## Work to complete
Your copy should match the entries exactly, except that it holds no pictures.

## Data in this exercise
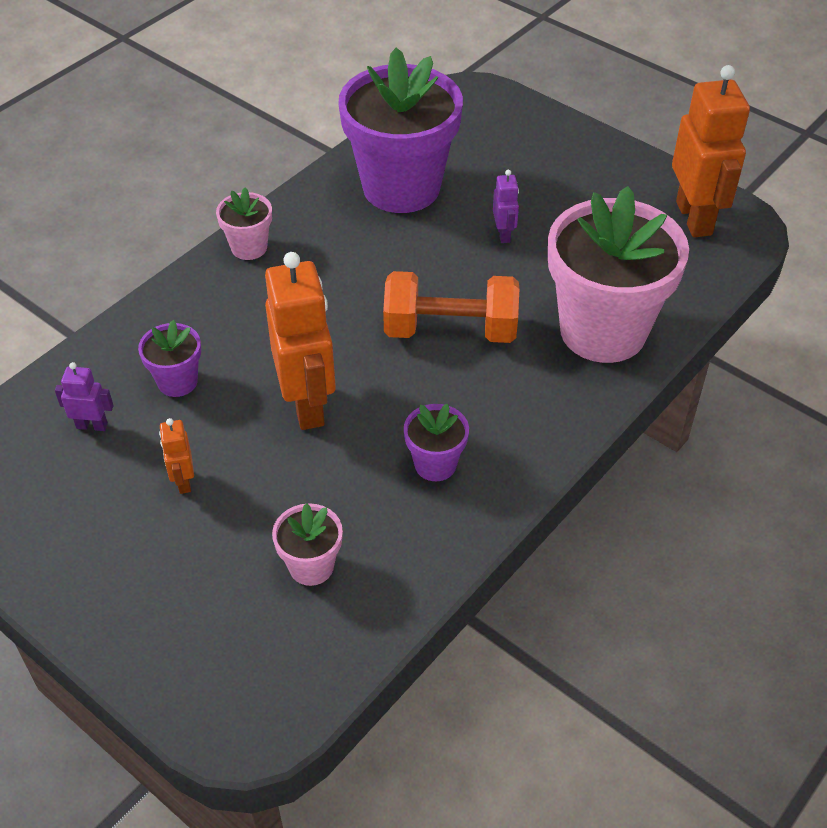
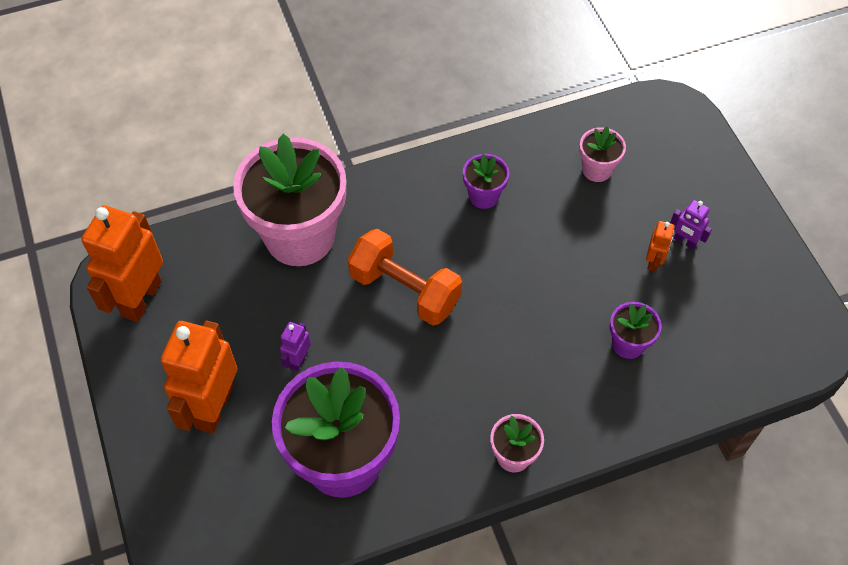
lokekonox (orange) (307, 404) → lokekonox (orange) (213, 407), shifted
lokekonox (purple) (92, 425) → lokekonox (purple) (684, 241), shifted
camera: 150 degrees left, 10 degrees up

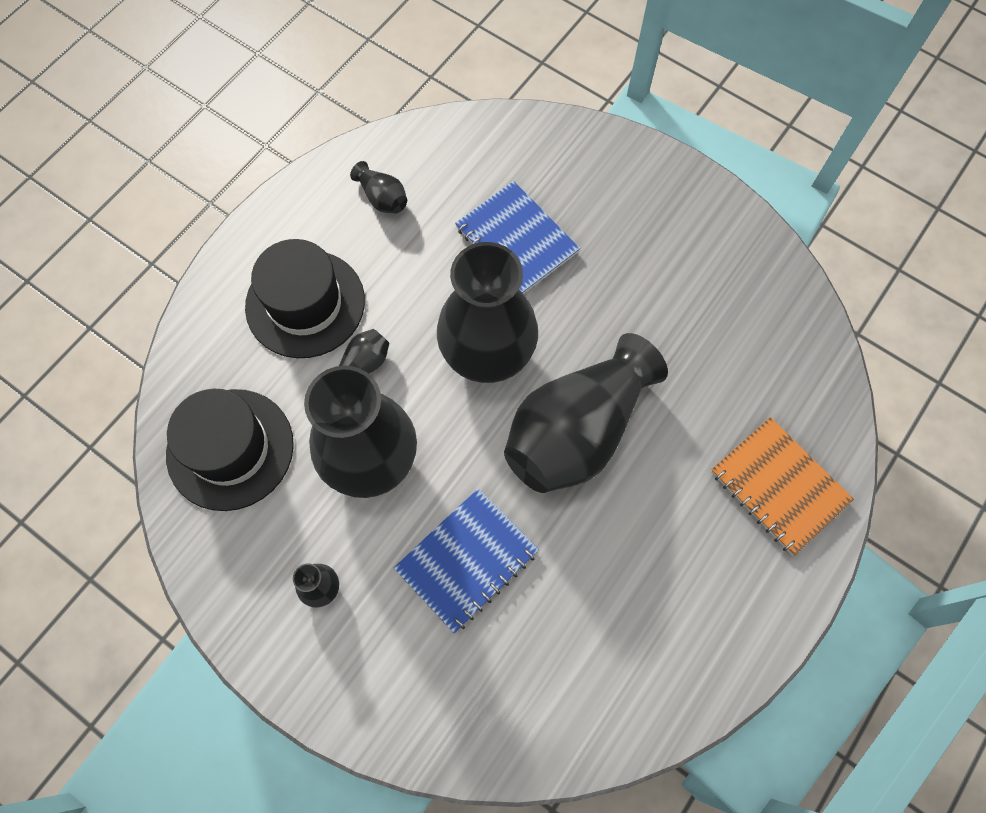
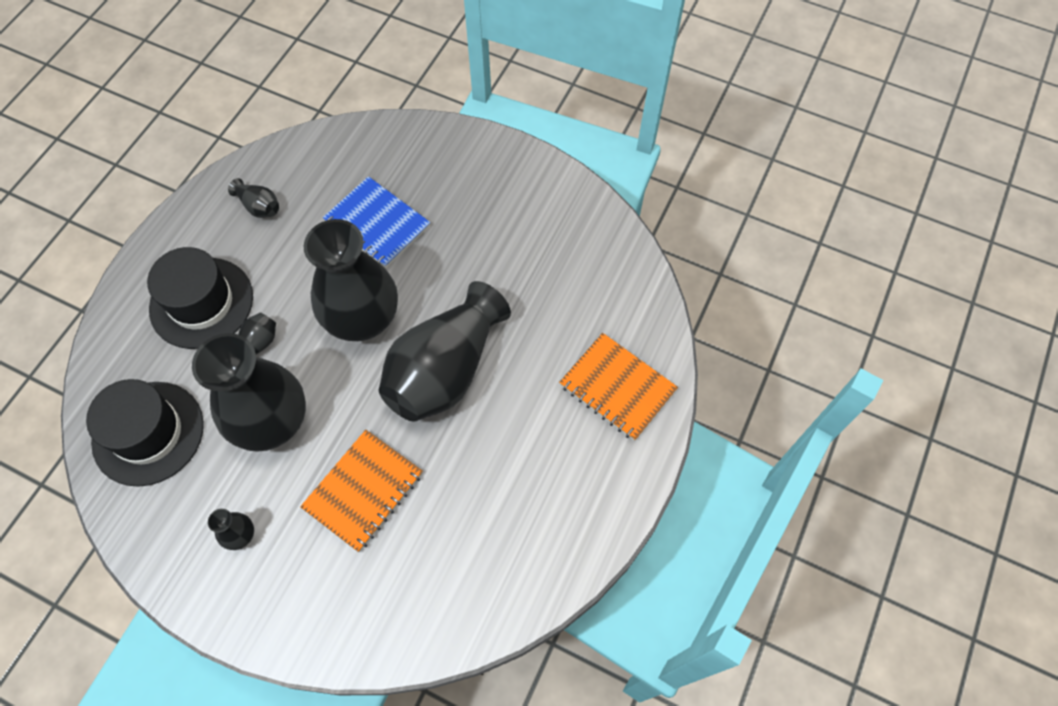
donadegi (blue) (467, 560) → donadegi (orange) (364, 491)
camera: 10 degrees left, 5 degrees down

## Solution for this problem
lokekonox (orange) (307, 404) → lokekonox (orange) (213, 407), shifted
lokekonox (purple) (92, 425) → lokekonox (purple) (684, 241), shifted
camera: 150 degrees left, 10 degrees up

donadegi (blue) (467, 560) → donadegi (orange) (364, 491)
camera: 10 degrees left, 5 degrees down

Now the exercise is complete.